Look through the listing below, and wherever a line has the string "BARO", copy it.

------

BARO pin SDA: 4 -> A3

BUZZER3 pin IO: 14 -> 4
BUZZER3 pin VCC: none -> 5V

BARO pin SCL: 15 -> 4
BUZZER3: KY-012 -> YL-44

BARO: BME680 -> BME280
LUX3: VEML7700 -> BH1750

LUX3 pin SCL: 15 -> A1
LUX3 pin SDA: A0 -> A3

------

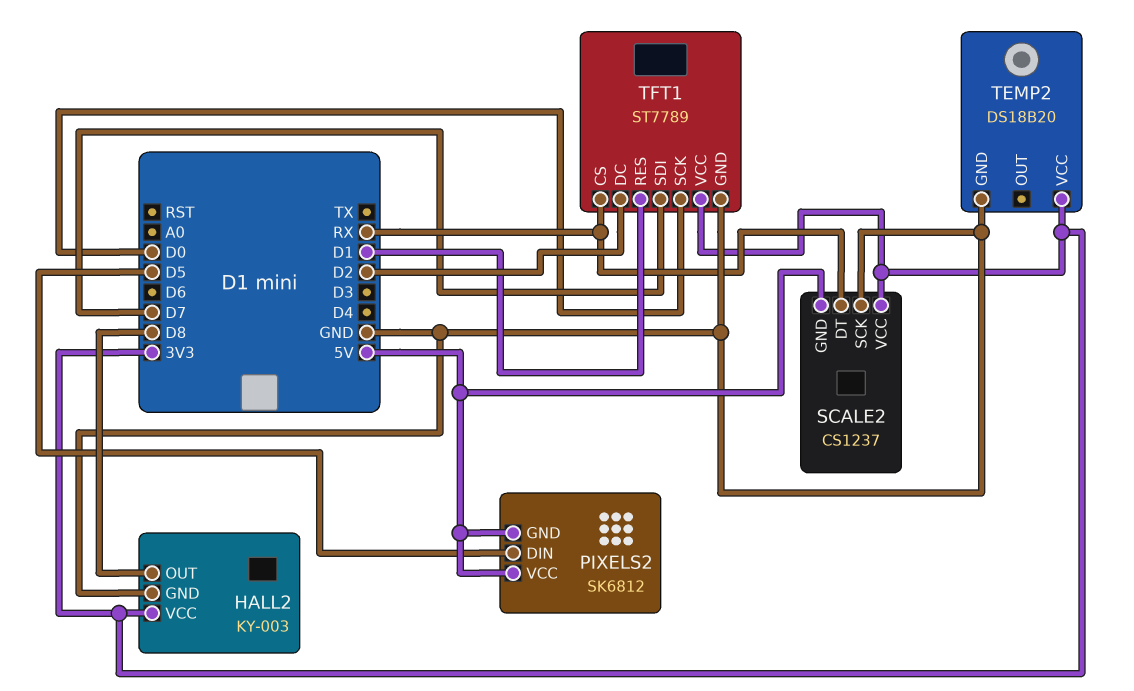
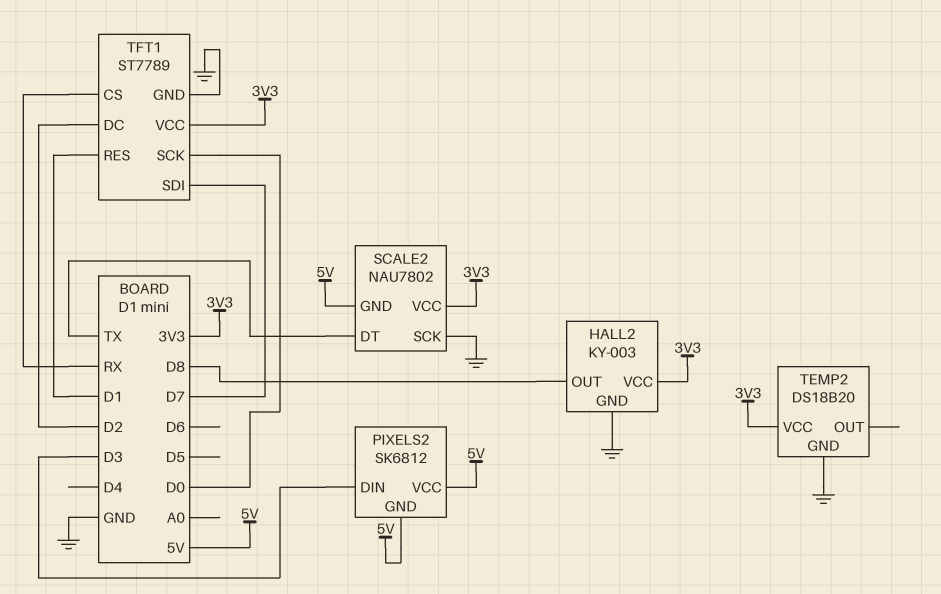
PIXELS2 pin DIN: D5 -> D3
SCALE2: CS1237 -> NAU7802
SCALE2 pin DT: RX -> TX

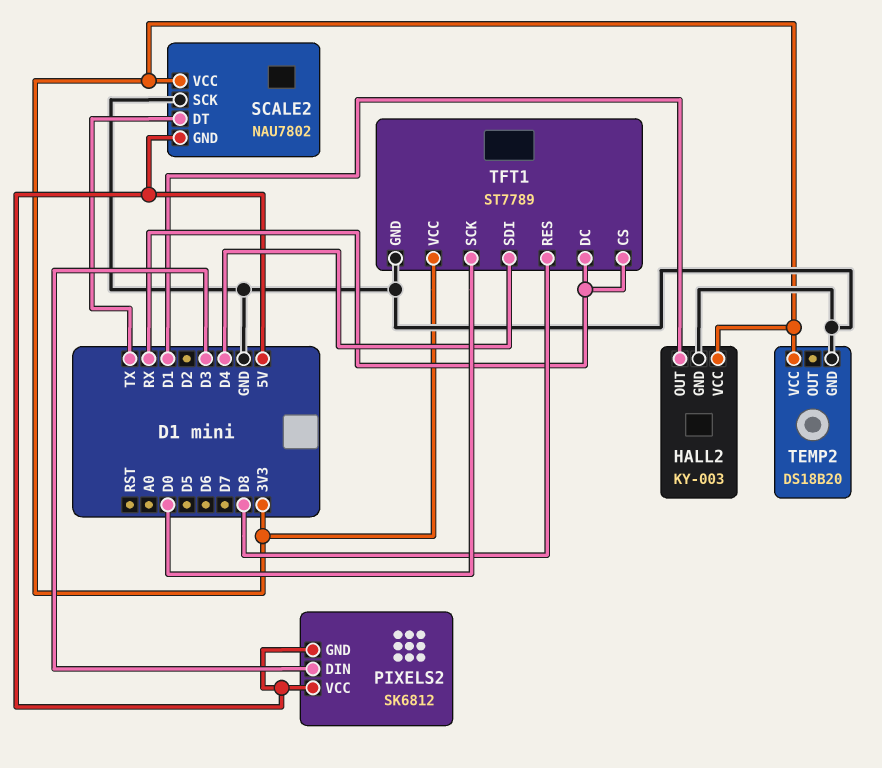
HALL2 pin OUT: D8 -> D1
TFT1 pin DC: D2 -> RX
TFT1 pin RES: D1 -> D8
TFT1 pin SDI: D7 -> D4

------

*Reply to the task*.
BARO pin SDA: 4 -> A3
BARO pin SCL: 15 -> 4
BARO: BME680 -> BME280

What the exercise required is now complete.